WORK REQUIRED
From the listing below, copy only the lines running from the line that contains "lime 1x1 brick [486,180,553,270]" to the line that contains "none -> pink 1x1 brick [479,278,550,367]", both included.

INFORMATION SHOWN

- Opening Delimiter -

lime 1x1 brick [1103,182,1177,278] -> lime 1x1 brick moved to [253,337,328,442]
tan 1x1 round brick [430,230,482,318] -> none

- Closing Delimiter -
- Opening Delimiter -

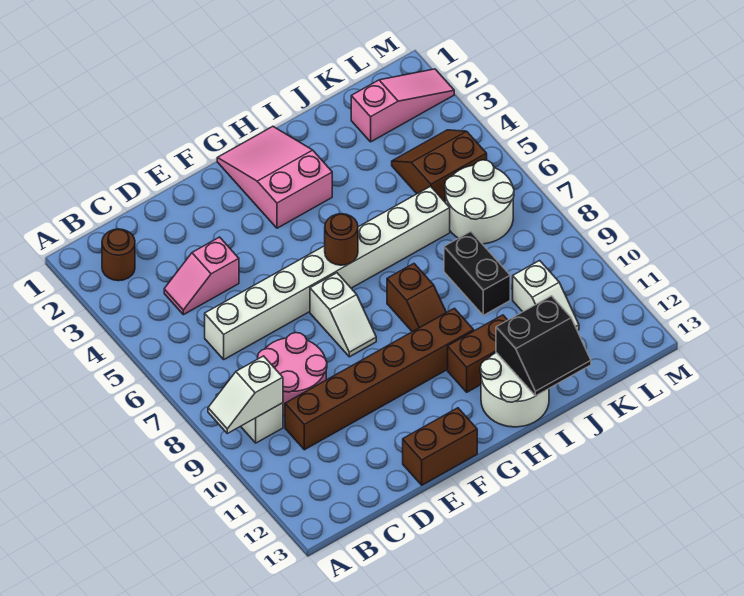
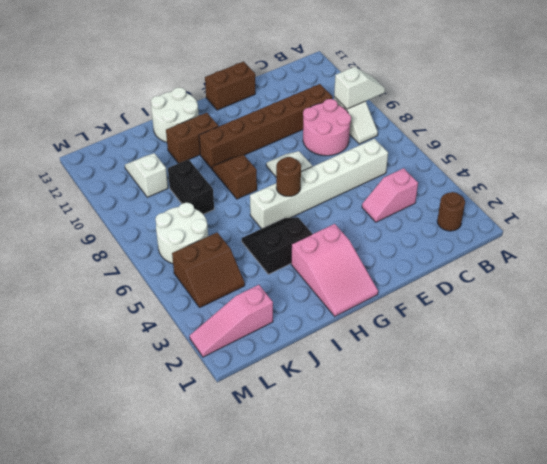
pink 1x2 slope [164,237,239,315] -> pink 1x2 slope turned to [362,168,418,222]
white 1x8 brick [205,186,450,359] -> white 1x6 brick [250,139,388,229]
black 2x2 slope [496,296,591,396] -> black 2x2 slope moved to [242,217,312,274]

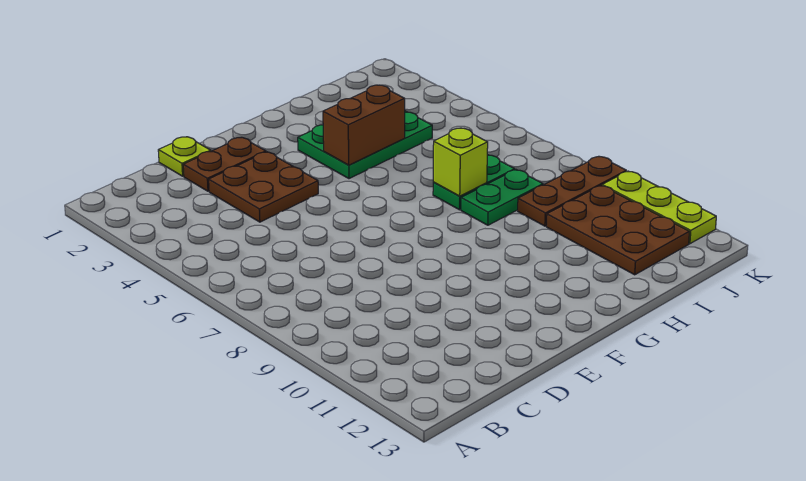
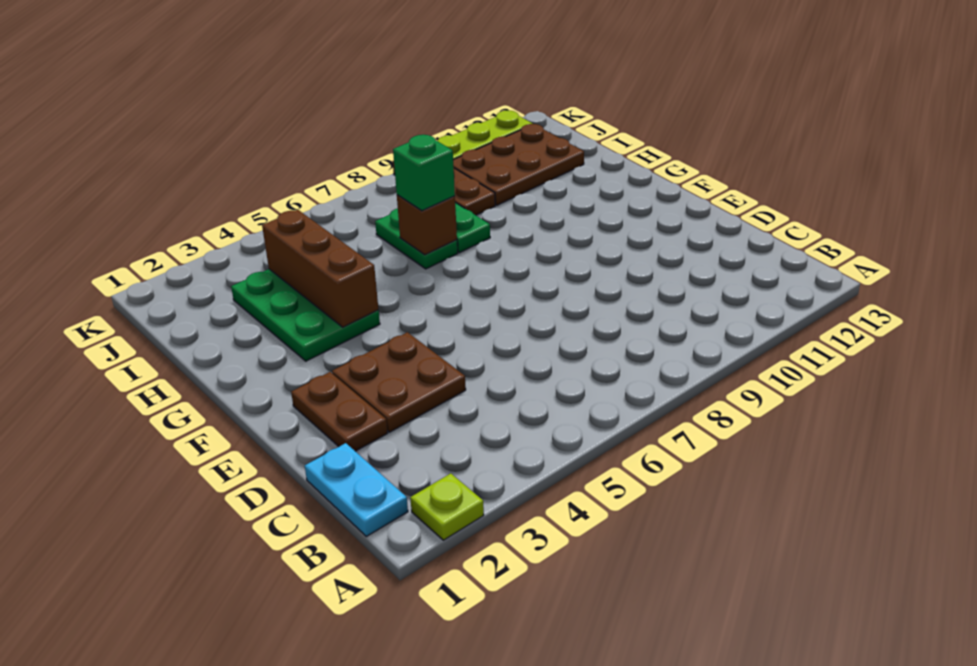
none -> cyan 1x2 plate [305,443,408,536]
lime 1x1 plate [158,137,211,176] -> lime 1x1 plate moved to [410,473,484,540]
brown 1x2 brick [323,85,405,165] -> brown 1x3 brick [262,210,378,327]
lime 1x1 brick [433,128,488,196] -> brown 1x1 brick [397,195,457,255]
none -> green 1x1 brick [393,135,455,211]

- Closing Delimiter -
- Opening Delimiter -

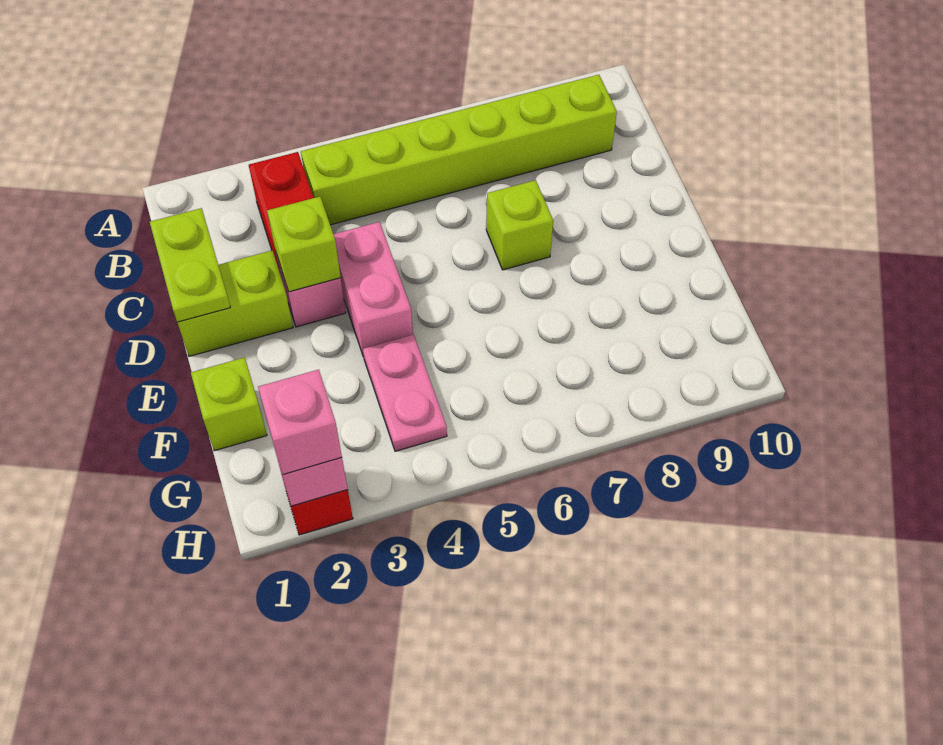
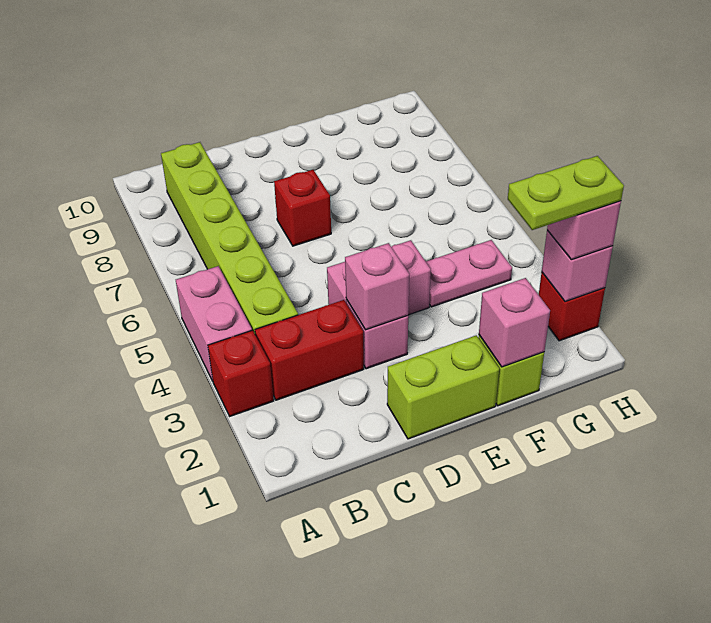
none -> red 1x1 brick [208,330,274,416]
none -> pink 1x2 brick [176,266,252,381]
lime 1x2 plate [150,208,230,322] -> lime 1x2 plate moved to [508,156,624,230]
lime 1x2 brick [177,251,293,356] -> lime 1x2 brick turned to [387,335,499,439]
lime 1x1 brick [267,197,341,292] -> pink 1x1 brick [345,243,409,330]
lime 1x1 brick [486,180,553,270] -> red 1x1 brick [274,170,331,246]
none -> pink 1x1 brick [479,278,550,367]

- Closing Delimiter -

ANSWER TO THE EXERCISE
lime 1x1 brick [486,180,553,270] -> red 1x1 brick [274,170,331,246]
none -> pink 1x1 brick [479,278,550,367]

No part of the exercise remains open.